Material provided:

▽

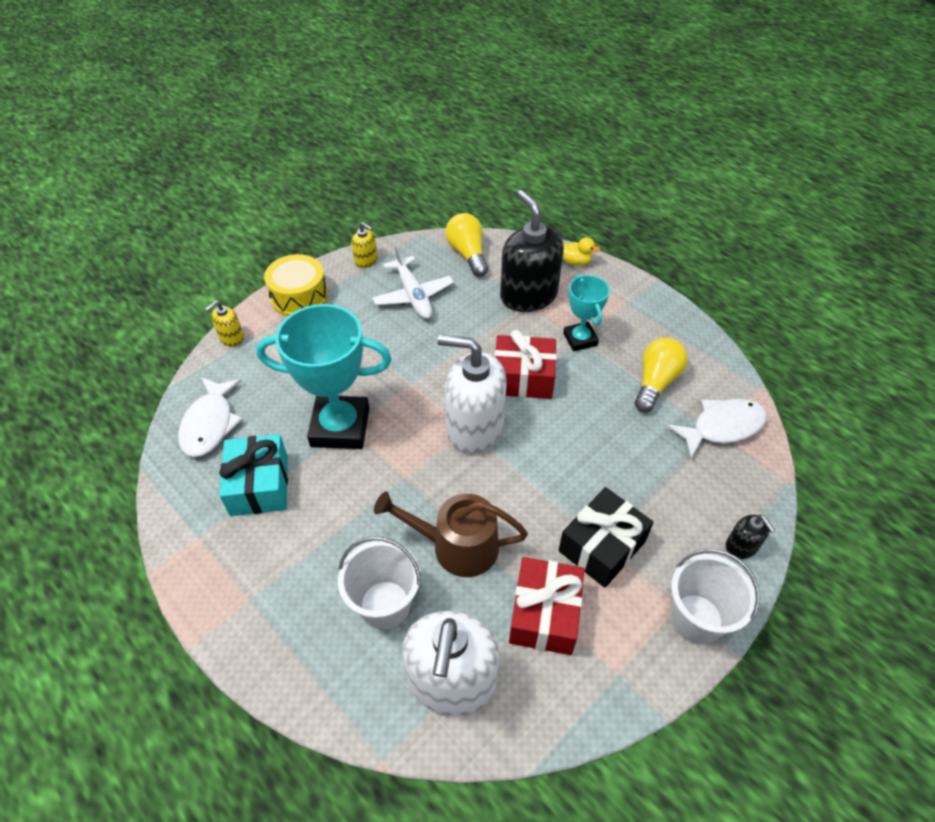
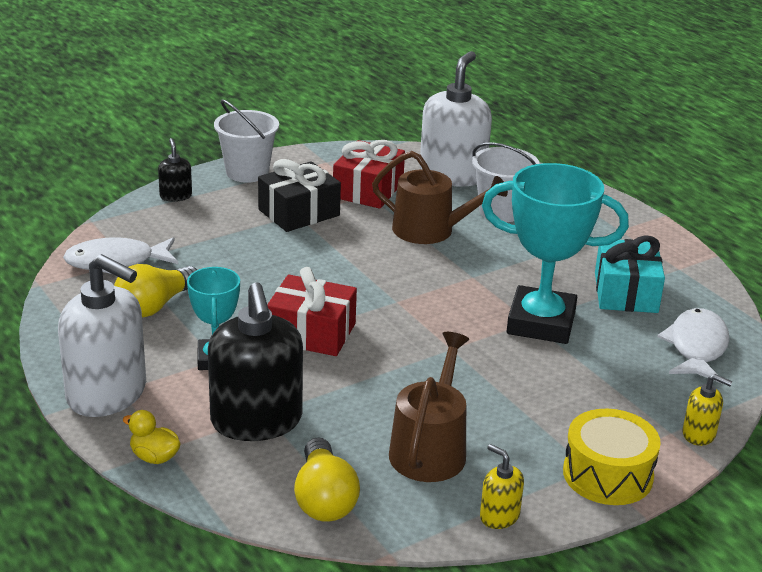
camera: 170 degrees left, 20 degrees down
(231, 338) = (699, 434): yellow soap dispenser -> yellow soap dispenser turned 60 degrees clockwise
(413, 295) = (430, 449): white plane -> brown watering can
(474, 427) = (387, 300): white soap dispenser -> white soap dispenser (107, 394)

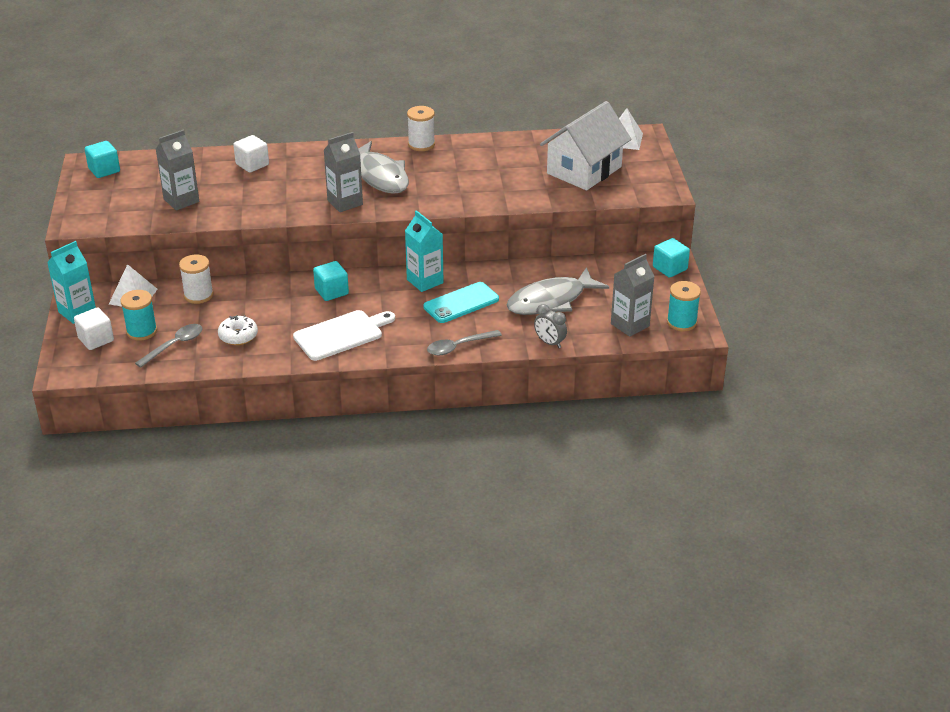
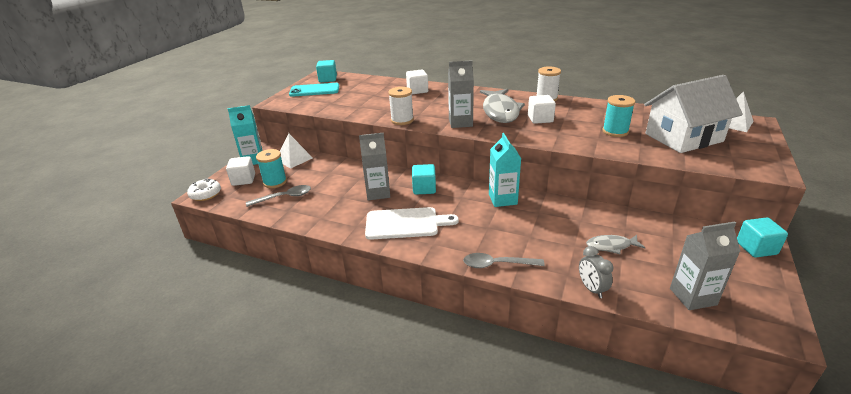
camera: 30 degrees right, 5 degrees down
(181, 200) = (353, 101): grey carton -> grey carton (378, 193)
(198, 295) = (333, 168): white spool -> white spool (402, 120)
(238, 336) = (331, 203): white donut -> white donut (205, 194)
(431, 177) = (540, 119): none -> white cube
(461, 303) = (523, 225): turquoise phone -> turquoise phone (314, 90)
(551, 301) = (611, 246): grey fish -> grey fish, size x0.51
(681, 322) = (761, 313): turquoise spool -> turquoise spool (615, 131)

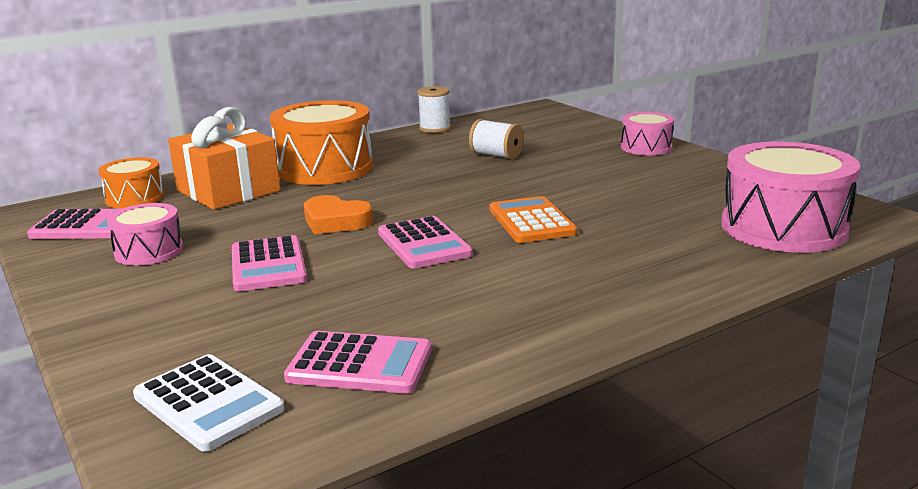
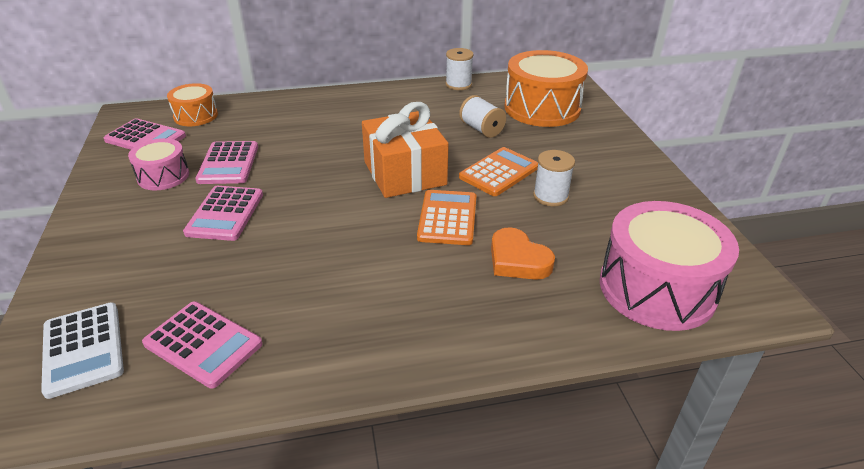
camera: 20 degrees right, 15 degrees up
(228, 190) = (259, 123): orange gift -> orange gift (405, 173)
(325, 168) = (342, 114): orange drum -> orange drum (542, 108)
(335, 221) = (305, 177): orange heart -> orange heart (517, 260)
(424, 244) = (347, 221): pink calculator -> pink calculator (228, 163)
(549, 181) = (499, 172): none -> orange calculator
(619, 188) = (550, 196): none -> white spool
(646, 147) = (615, 149): pink drum -> none

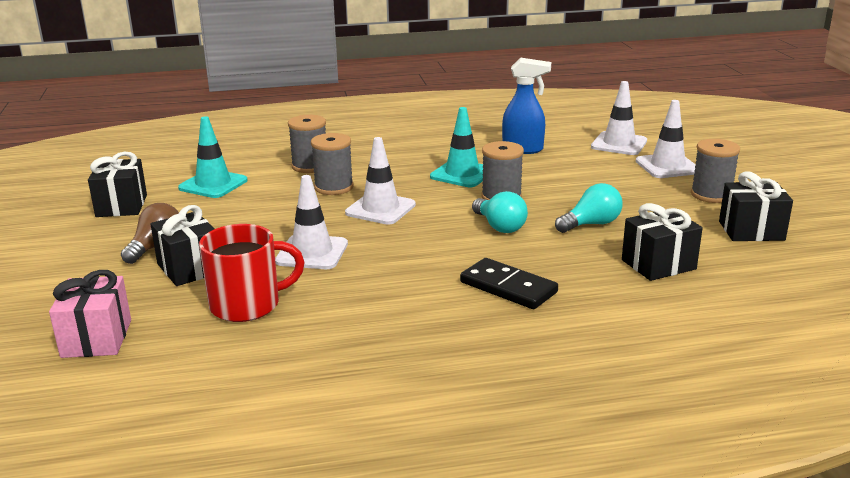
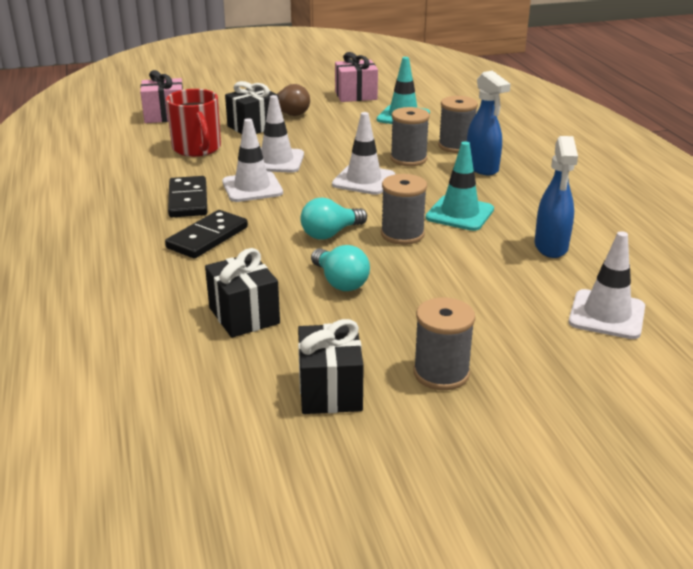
camera: 85 degrees right, 5 degrees up
(121, 206) = (356, 95): black gift -> pink gift
(367, 160) = (482, 168): none -> blue spray bottle
(410, 303) = (188, 200): none -> black domino
(667, 166) = (535, 347): white traffic cone -> white traffic cone (252, 187)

△

Task objective: Scan the material above. Return every line containing the string "black".

Result of this exercise:
(121, 206) = (356, 95): black gift -> pink gift
(410, 303) = (188, 200): none -> black domino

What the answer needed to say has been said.